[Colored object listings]
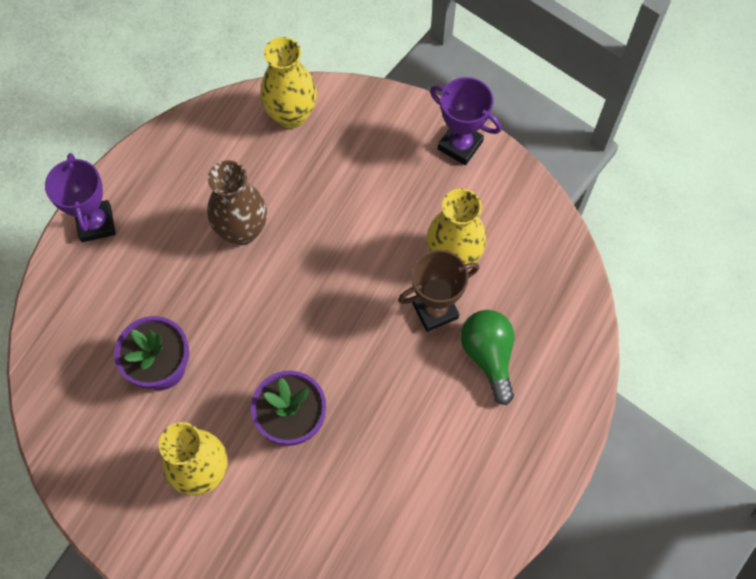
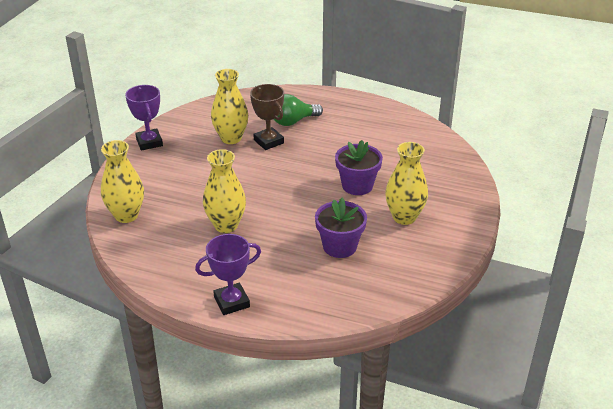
camera: 100 degrees left, 30 degrees down
brown vase [207,160,267,245] -> yellow vase [203,149,246,233]
purple trophy [430,77,501,165] -> purple trophy turned 45 degrees counterclockwise [125,85,163,151]

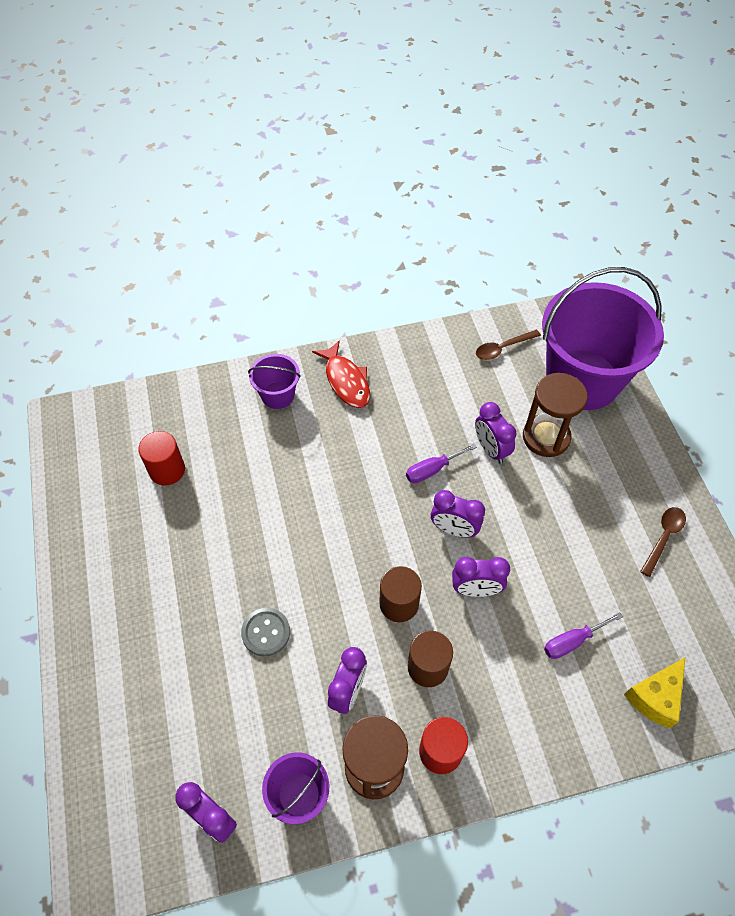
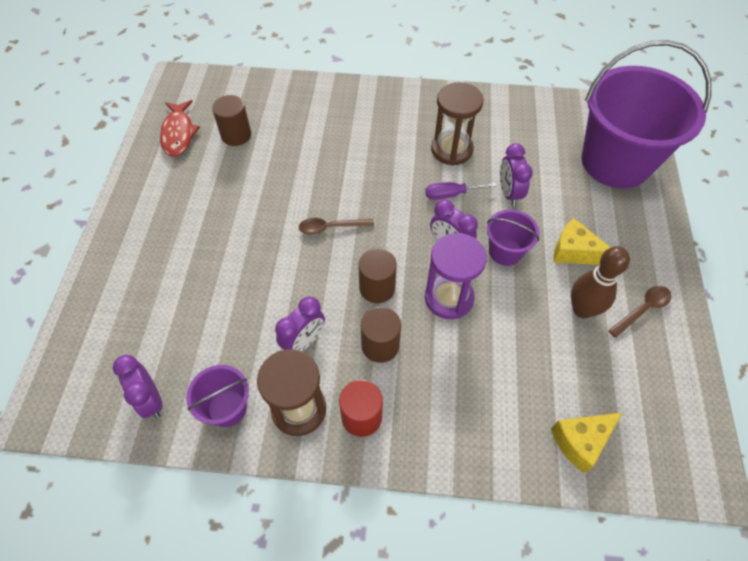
camera: 20 degrees right, 0 degrees up
red cylinder [138,431,185,486] -> brown cylinder [212,95,251,146]
grey button [241,608,290,657] -> none
purple bucket [248,354,301,409] -> purple bucket moved to [487,210,540,266]
red fish [312,340,370,408] -> red fish moved to [160,100,200,157]
purple clock [452,557,510,597] -> purple hourglass [425,233,487,319]
brown spoon [476,330,541,360] -> brown spoon moved to [299,218,374,235]
brown hourglass [523,373,588,457] -> brown hourglass moved to [431,82,484,165]
purple screwdriver [544,612,623,659] -> none
none -> yellow cheese [554,218,611,265]
none -> brown bowling pin [571,246,630,318]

_What the task asks_
Verbatim copy without images: write the records above out in full.

_Solution_
camera: 100 degrees left, 30 degrees down
brown vase [207,160,267,245] -> yellow vase [203,149,246,233]
purple trophy [430,77,501,165] -> purple trophy turned 45 degrees counterclockwise [125,85,163,151]

camera: 20 degrees right, 0 degrees up
red cylinder [138,431,185,486] -> brown cylinder [212,95,251,146]
grey button [241,608,290,657] -> none
purple bucket [248,354,301,409] -> purple bucket moved to [487,210,540,266]
red fish [312,340,370,408] -> red fish moved to [160,100,200,157]
purple clock [452,557,510,597] -> purple hourglass [425,233,487,319]
brown spoon [476,330,541,360] -> brown spoon moved to [299,218,374,235]
brown hourglass [523,373,588,457] -> brown hourglass moved to [431,82,484,165]
purple screwdriver [544,612,623,659] -> none
none -> yellow cheese [554,218,611,265]
none -> brown bowling pin [571,246,630,318]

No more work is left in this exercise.